__Problem details__
Reproduce word for word the line that contains "D2: diode (A" and every line after it to the end of the records, with nothing else added.

__Given data__
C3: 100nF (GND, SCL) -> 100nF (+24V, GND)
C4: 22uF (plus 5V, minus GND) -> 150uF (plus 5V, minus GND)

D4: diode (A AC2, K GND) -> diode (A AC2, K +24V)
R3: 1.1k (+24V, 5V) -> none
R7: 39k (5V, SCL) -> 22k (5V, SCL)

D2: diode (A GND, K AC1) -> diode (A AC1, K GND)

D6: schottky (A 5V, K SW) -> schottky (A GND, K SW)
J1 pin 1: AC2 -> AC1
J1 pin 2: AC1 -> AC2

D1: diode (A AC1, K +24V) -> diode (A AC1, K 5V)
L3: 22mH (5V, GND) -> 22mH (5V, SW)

__Output of the task__
D2: diode (A GND, K AC1) -> diode (A AC1, K GND)

D6: schottky (A 5V, K SW) -> schottky (A GND, K SW)
J1 pin 1: AC2 -> AC1
J1 pin 2: AC1 -> AC2

D1: diode (A AC1, K +24V) -> diode (A AC1, K 5V)
L3: 22mH (5V, GND) -> 22mH (5V, SW)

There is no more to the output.